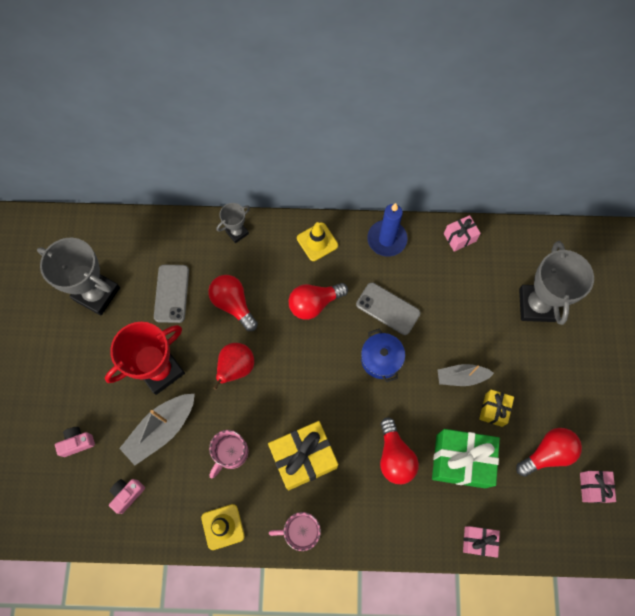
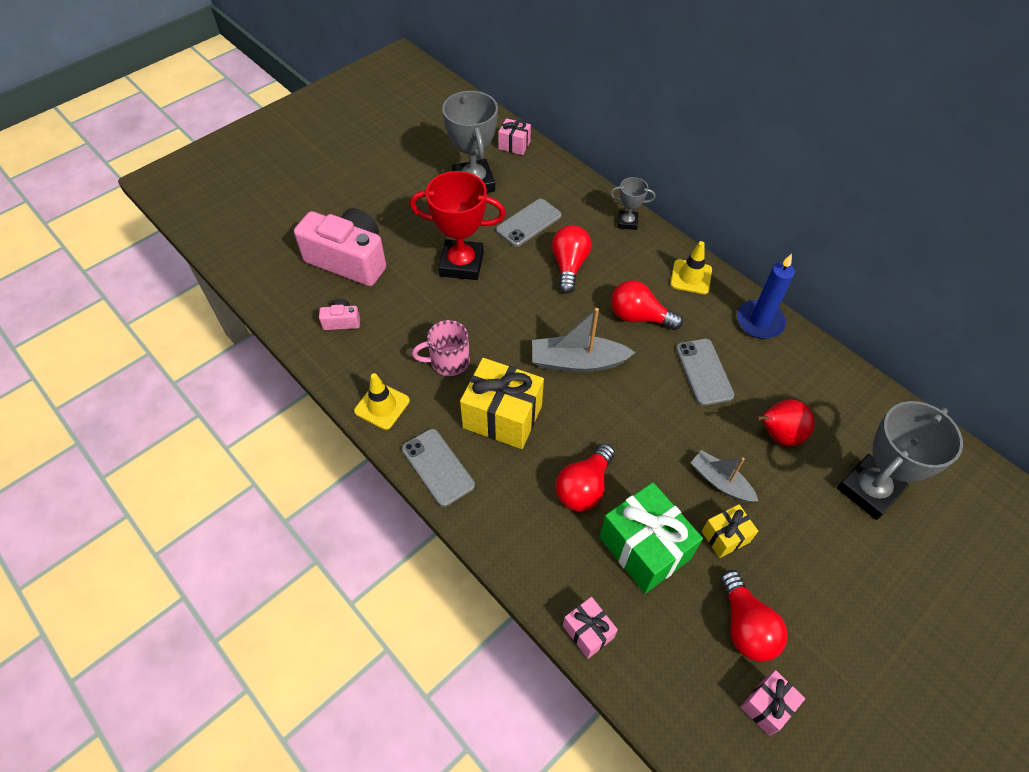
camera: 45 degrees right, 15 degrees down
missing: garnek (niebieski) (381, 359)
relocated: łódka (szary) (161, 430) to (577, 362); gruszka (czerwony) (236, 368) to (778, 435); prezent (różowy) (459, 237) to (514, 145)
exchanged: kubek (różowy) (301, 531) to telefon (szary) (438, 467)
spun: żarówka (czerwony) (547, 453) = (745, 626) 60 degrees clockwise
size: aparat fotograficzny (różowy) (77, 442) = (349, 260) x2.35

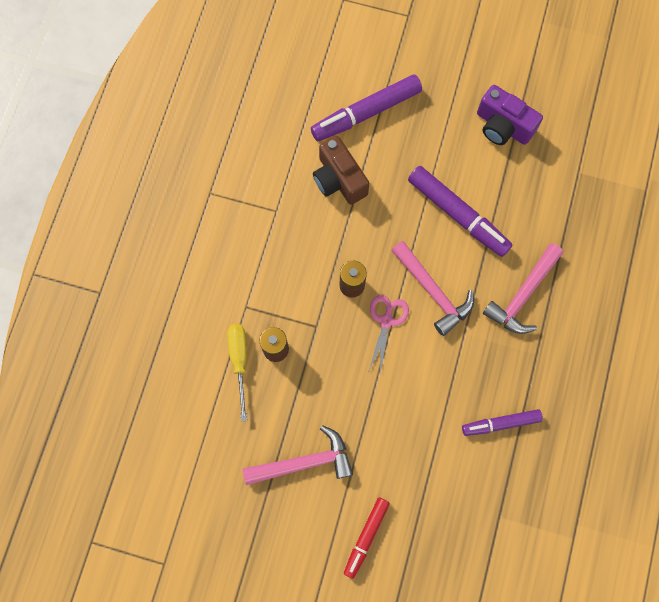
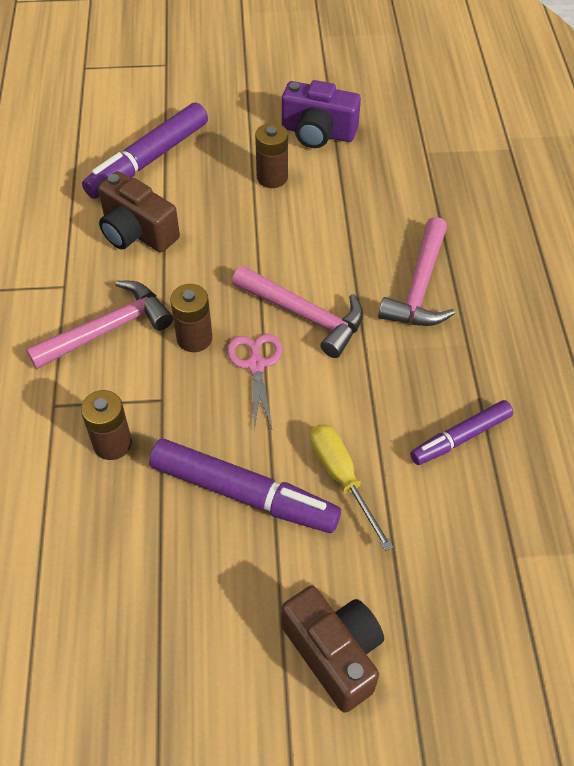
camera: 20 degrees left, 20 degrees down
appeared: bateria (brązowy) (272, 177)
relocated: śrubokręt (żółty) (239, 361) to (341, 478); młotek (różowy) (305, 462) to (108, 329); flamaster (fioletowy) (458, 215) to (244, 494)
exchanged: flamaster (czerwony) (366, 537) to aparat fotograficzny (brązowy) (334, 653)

++++++++++++++++++++

TASK REQUIREMENTS —
Go through the listing above and write it all out exactly, leaving out any picture.

WRITTEN REPLY —
camera: 45 degrees right, 15 degrees down
missing: garnek (niebieski) (381, 359)
relocated: łódka (szary) (161, 430) to (577, 362); gruszka (czerwony) (236, 368) to (778, 435); prezent (różowy) (459, 237) to (514, 145)
exchanged: kubek (różowy) (301, 531) to telefon (szary) (438, 467)
spun: żarówka (czerwony) (547, 453) = (745, 626) 60 degrees clockwise
size: aparat fotograficzny (różowy) (77, 442) = (349, 260) x2.35

camera: 20 degrees left, 20 degrees down
appeared: bateria (brązowy) (272, 177)
relocated: śrubokręt (żółty) (239, 361) to (341, 478); młotek (różowy) (305, 462) to (108, 329); flamaster (fioletowy) (458, 215) to (244, 494)
exchanged: flamaster (czerwony) (366, 537) to aparat fotograficzny (brązowy) (334, 653)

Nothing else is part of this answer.